[Edit tracking data]
========================

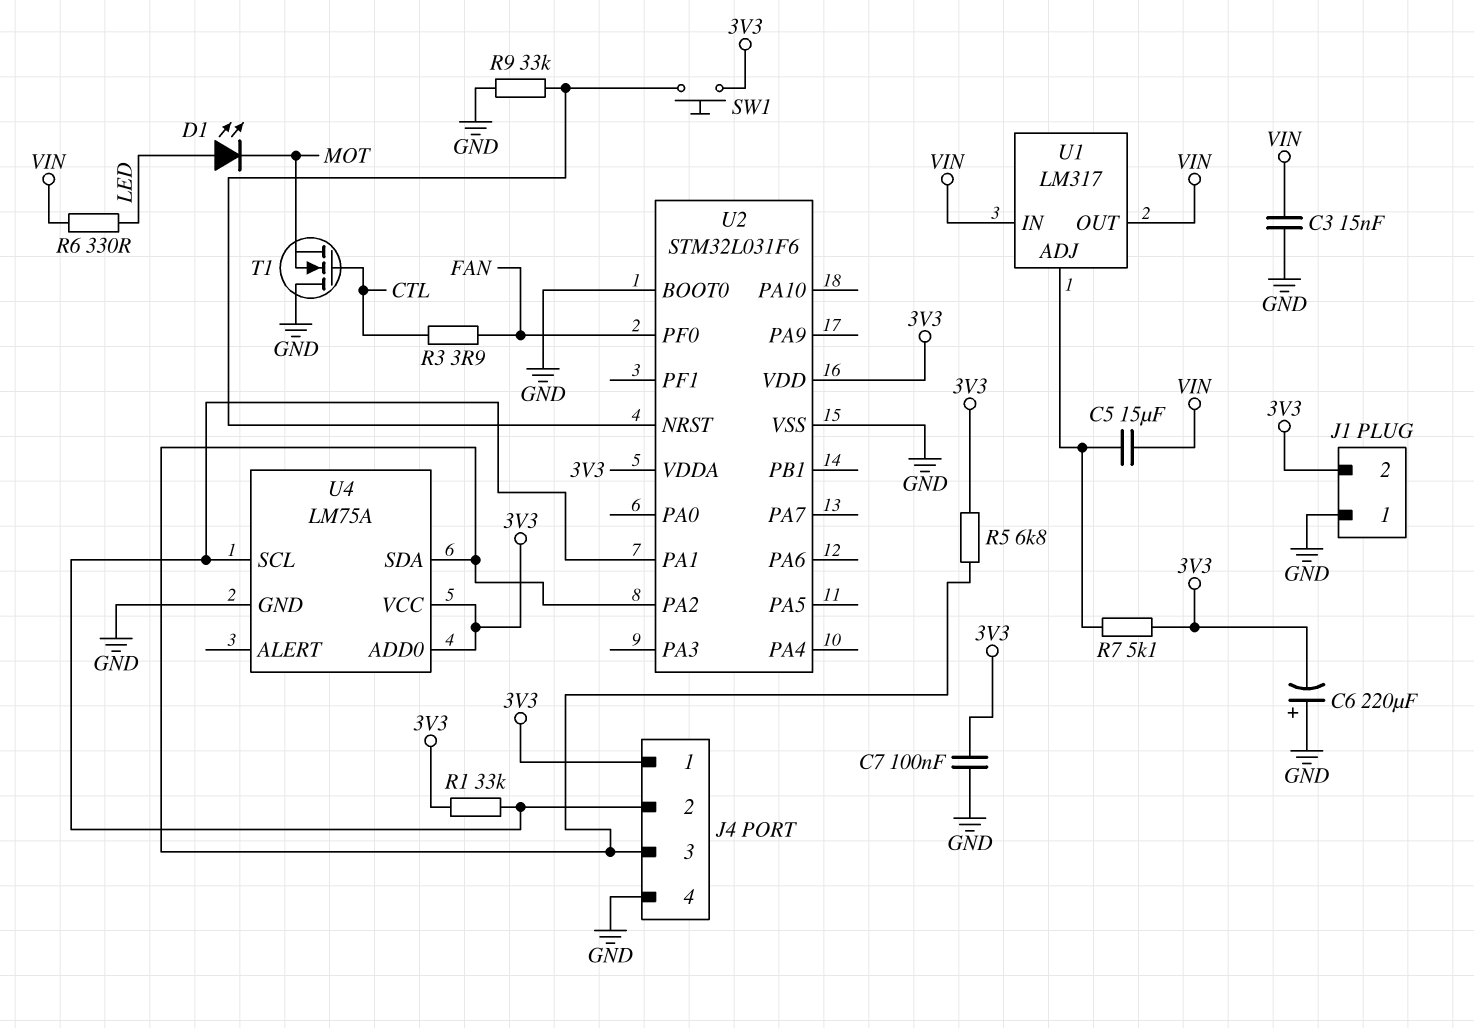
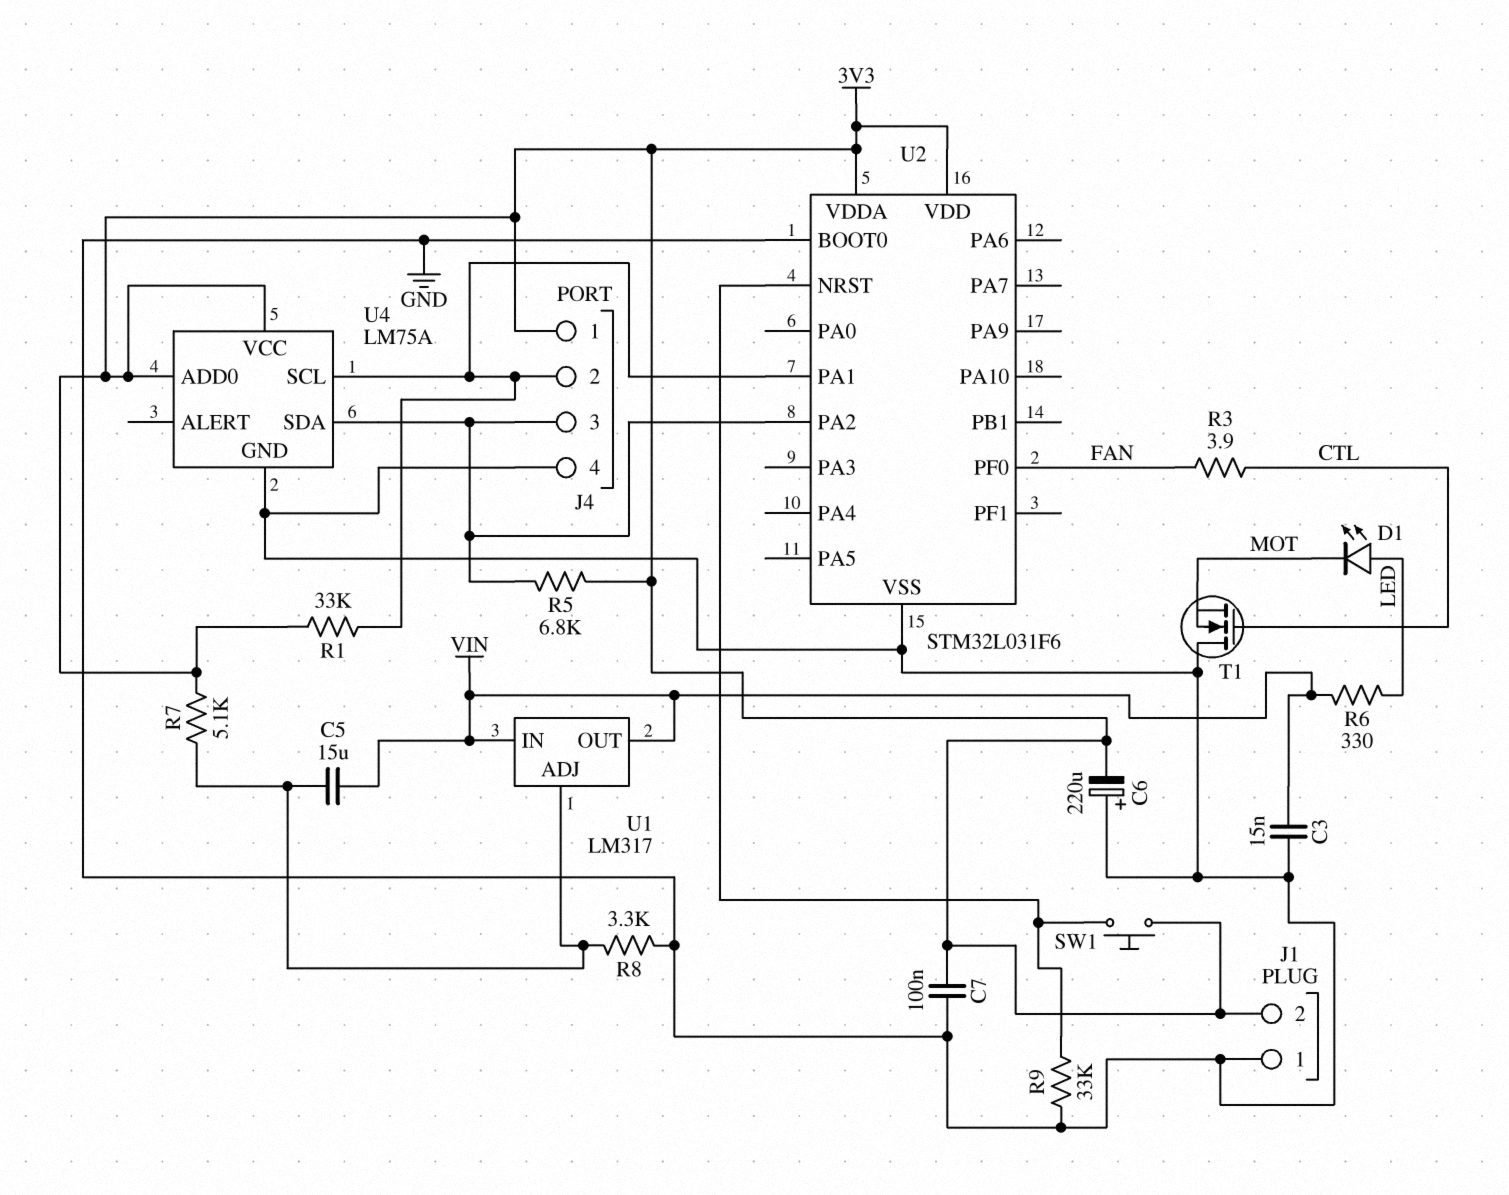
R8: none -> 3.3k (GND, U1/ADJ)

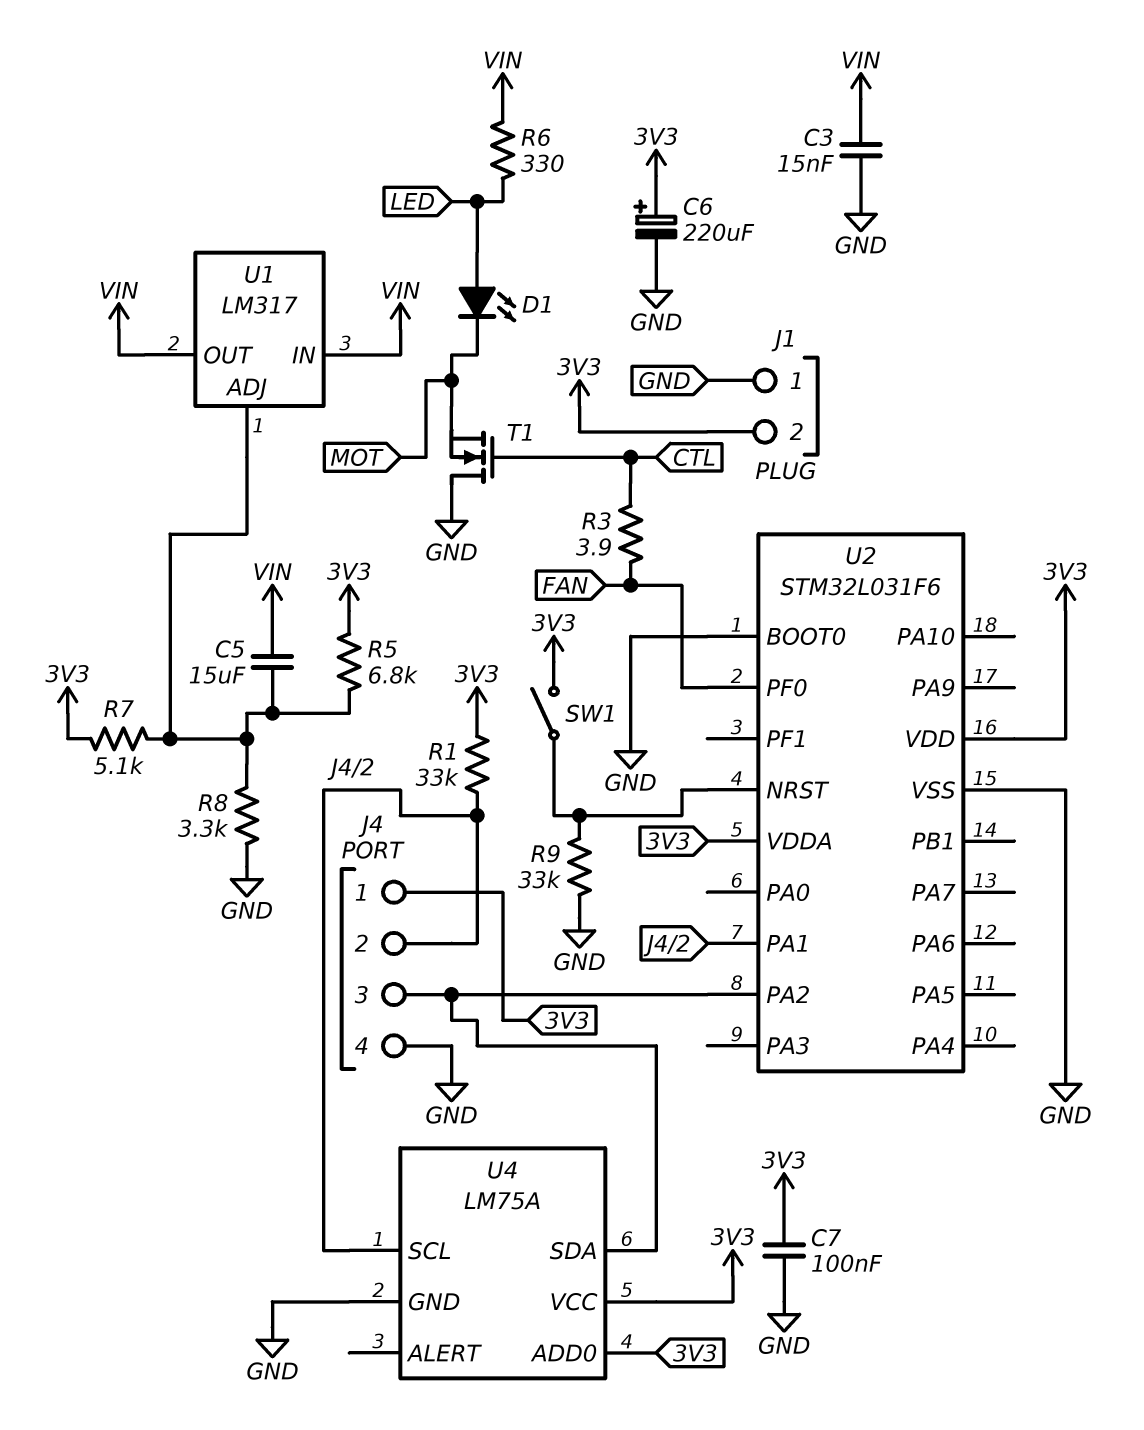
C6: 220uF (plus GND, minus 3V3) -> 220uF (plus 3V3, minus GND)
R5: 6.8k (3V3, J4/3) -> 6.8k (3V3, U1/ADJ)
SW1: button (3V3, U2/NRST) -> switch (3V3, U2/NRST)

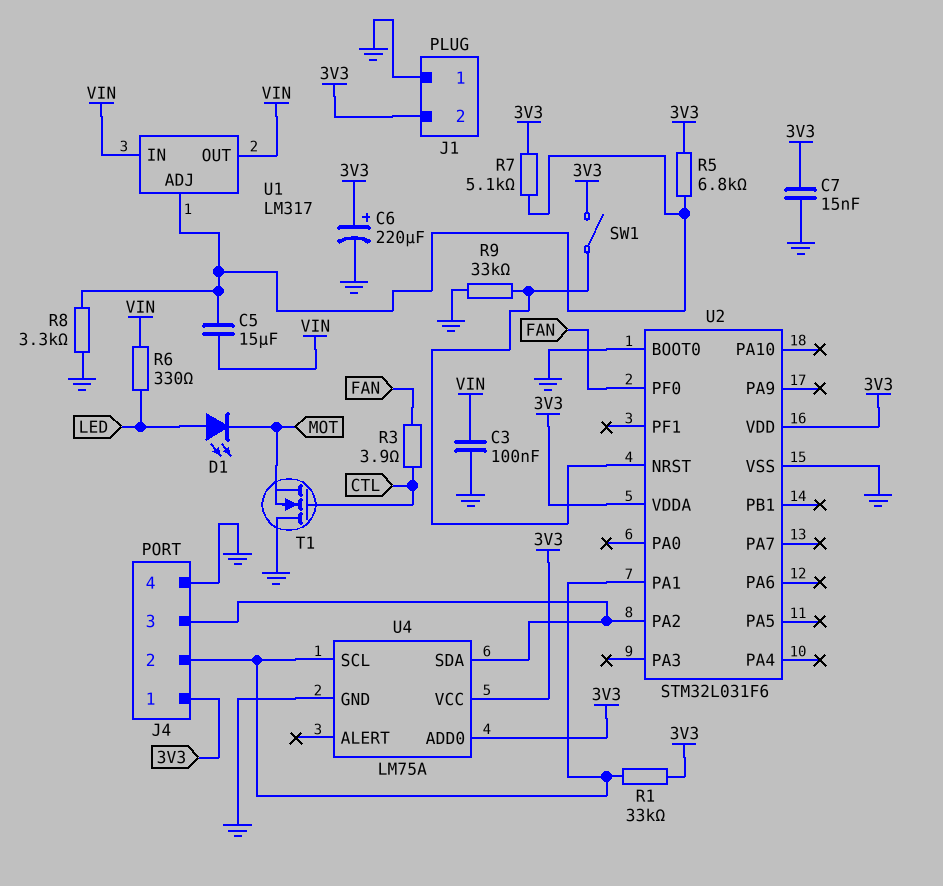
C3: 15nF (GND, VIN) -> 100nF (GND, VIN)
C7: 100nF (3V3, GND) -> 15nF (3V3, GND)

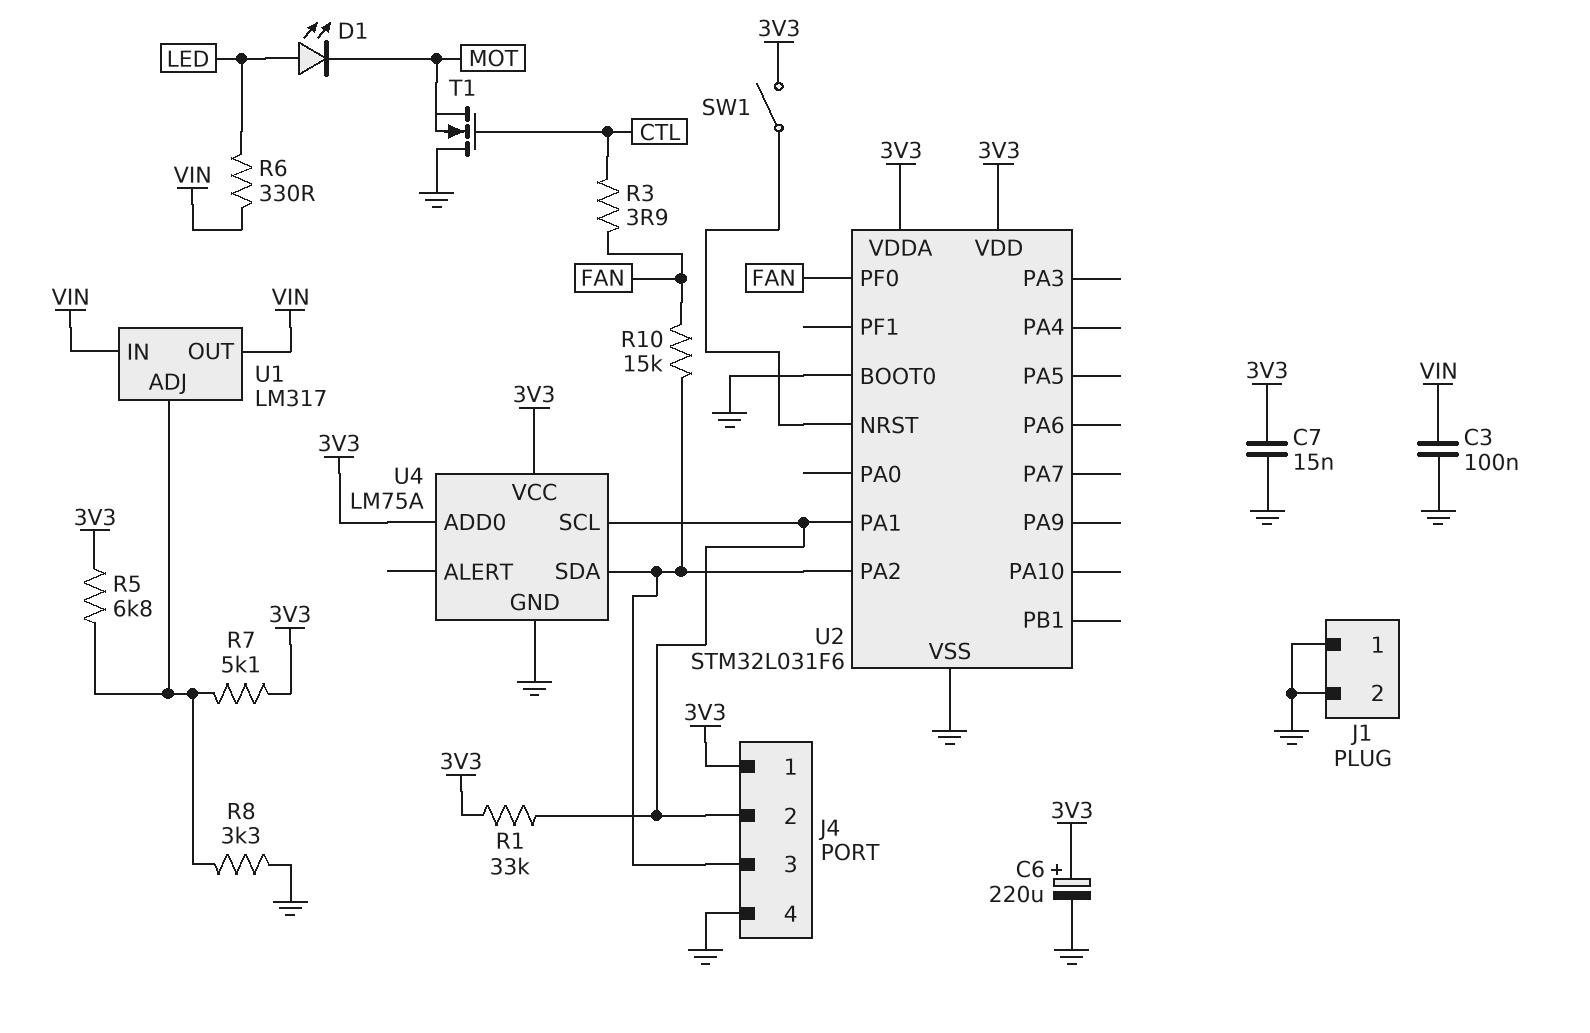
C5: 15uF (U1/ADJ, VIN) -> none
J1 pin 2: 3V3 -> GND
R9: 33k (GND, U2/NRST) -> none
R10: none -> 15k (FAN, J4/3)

========================

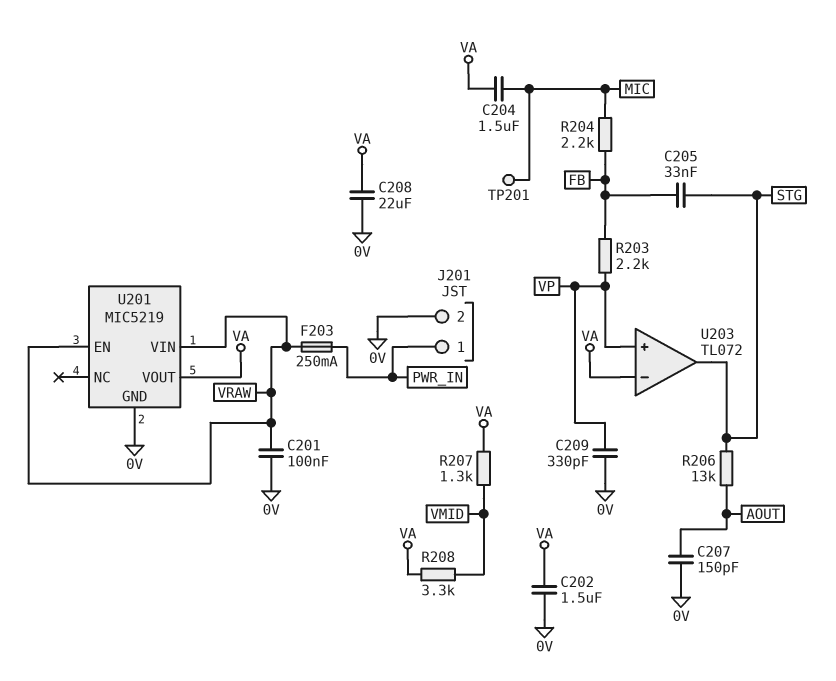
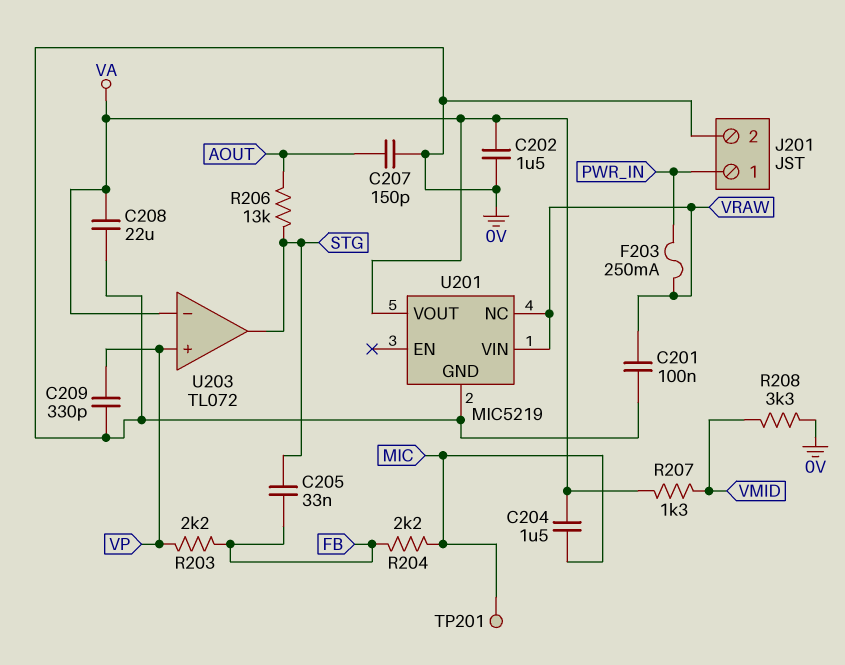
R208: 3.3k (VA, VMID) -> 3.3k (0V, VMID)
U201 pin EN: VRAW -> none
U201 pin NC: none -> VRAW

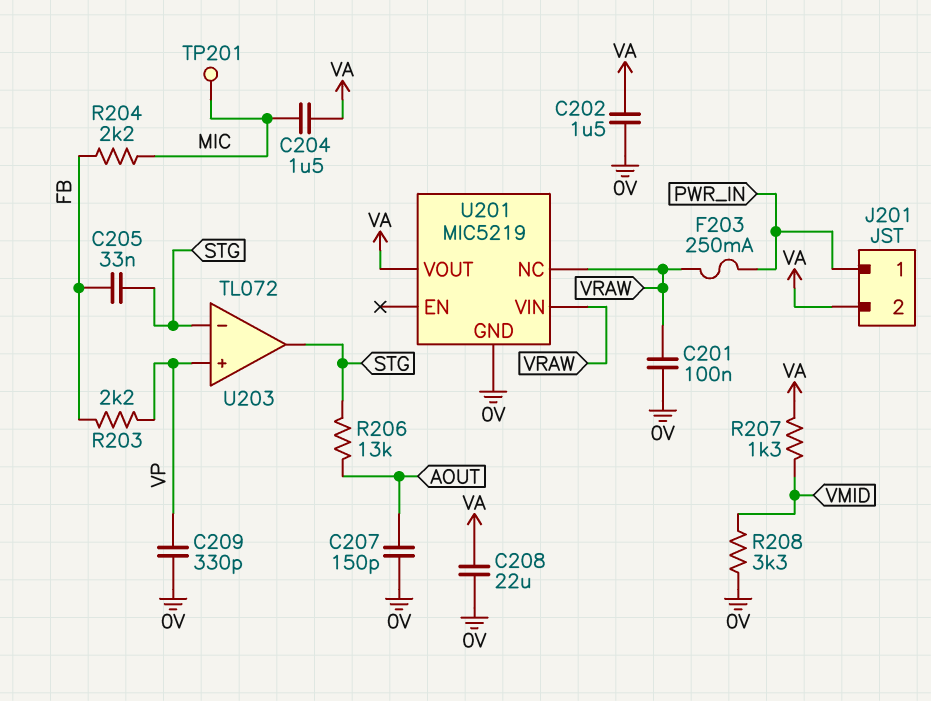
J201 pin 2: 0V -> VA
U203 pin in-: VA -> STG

========================

- Work to complete -
The answer must consist of each line from the data that includes the string "NRST".

- Written answer -
SW1: button (3V3, U2/NRST) -> switch (3V3, U2/NRST)
R9: 33k (GND, U2/NRST) -> none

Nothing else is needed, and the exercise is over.